*WHAT YOU HAVE TO DO*:
An exact restatement of the data below, with the pictures removed, is the required answer.

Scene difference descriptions
================

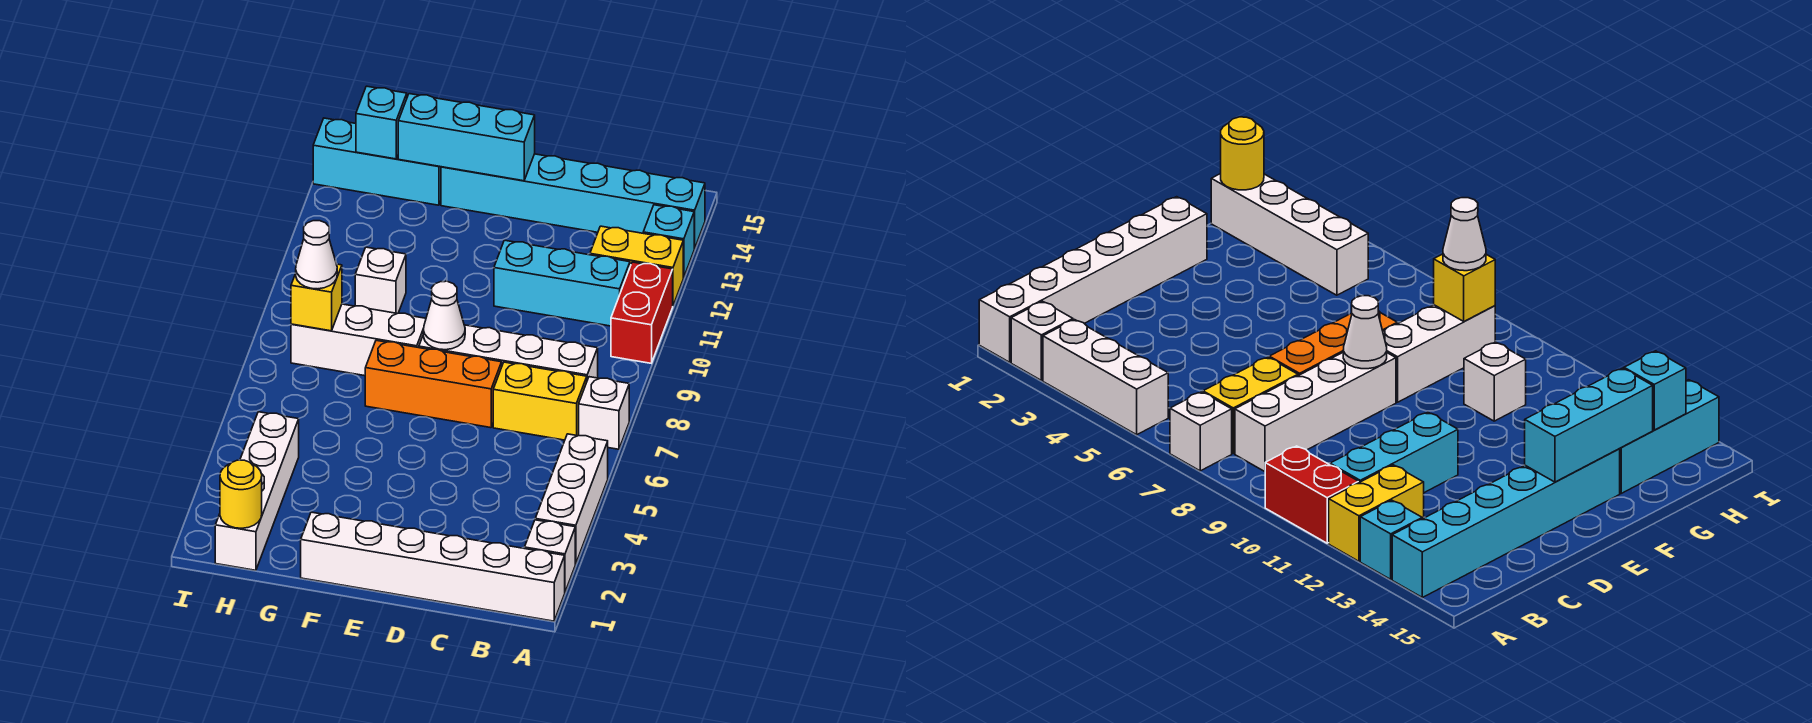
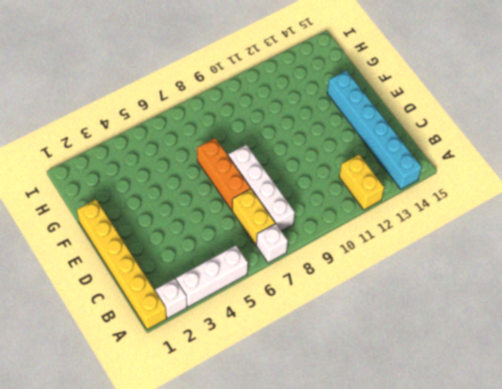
yellow 1x6 brick [77,200,167,330] -> white 1x6 brick [301,512,565,621]
none -> red 1x2 brick [611,262,673,363]
none -> cyan 1x1 brick [643,205,694,278]
none -> cyan 1x3 brick [494,240,630,326]

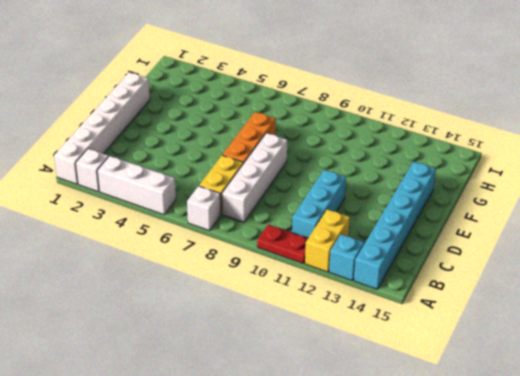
red 1x2 plate [257,225,308,263] -> red 1x2 brick [611,262,673,363]
none -> white 1x3 brick [291,304,426,376]
none -> white 1x1 brick [355,247,406,314]
none -> cyan 1x3 brick [313,118,441,205]

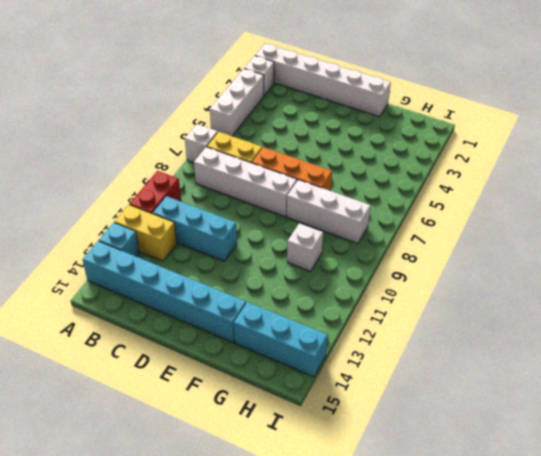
none -> white 1x4 brick [215,412,299,570]
none -> white 1x1 cone [423,281,465,350]
none -> cyan 1x3 brick [398,94,535,181]

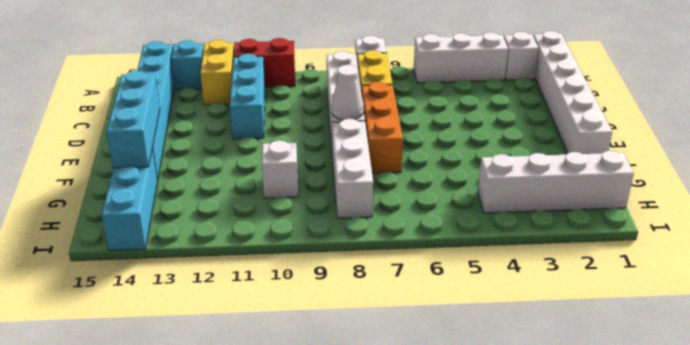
none -> yellow 1x1 round brick [220,460,262,528]
none -> yellow 1x1 brick [291,264,342,331]
none -> cyan 1x1 brick [356,86,407,159]

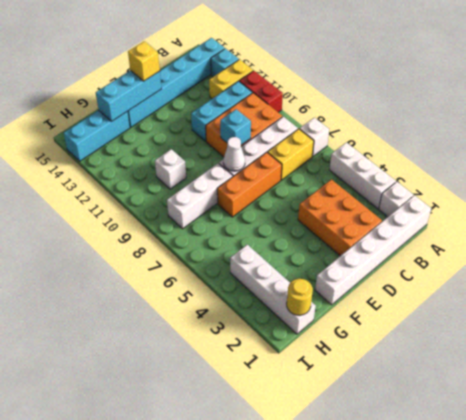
orange 2x3 brick [206,93,282,157] -> none
orange 2x3 brick [298,180,382,256] -> none
cyan 1x1 brick [220,109,251,145] -> cyan 1x1 brick moved to [356,86,407,159]
yellow 1x1 brick [128,41,160,81] -> yellow 1x1 brick moved to [291,264,342,331]
none -> white 1x1 cone [296,221,337,289]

================

*ANSWER BOX*:
yellow 1x6 brick [77,200,167,330] -> white 1x6 brick [301,512,565,621]
none -> red 1x2 brick [611,262,673,363]
none -> cyan 1x1 brick [643,205,694,278]
none -> cyan 1x3 brick [494,240,630,326]

red 1x2 plate [257,225,308,263] -> red 1x2 brick [611,262,673,363]
none -> white 1x3 brick [291,304,426,376]
none -> white 1x1 brick [355,247,406,314]
none -> cyan 1x3 brick [313,118,441,205]

none -> white 1x4 brick [215,412,299,570]
none -> white 1x1 cone [423,281,465,350]
none -> cyan 1x3 brick [398,94,535,181]

none -> yellow 1x1 round brick [220,460,262,528]
none -> yellow 1x1 brick [291,264,342,331]
none -> cyan 1x1 brick [356,86,407,159]

orange 2x3 brick [206,93,282,157] -> none
orange 2x3 brick [298,180,382,256] -> none
cyan 1x1 brick [220,109,251,145] -> cyan 1x1 brick moved to [356,86,407,159]
yellow 1x1 brick [128,41,160,81] -> yellow 1x1 brick moved to [291,264,342,331]
none -> white 1x1 cone [296,221,337,289]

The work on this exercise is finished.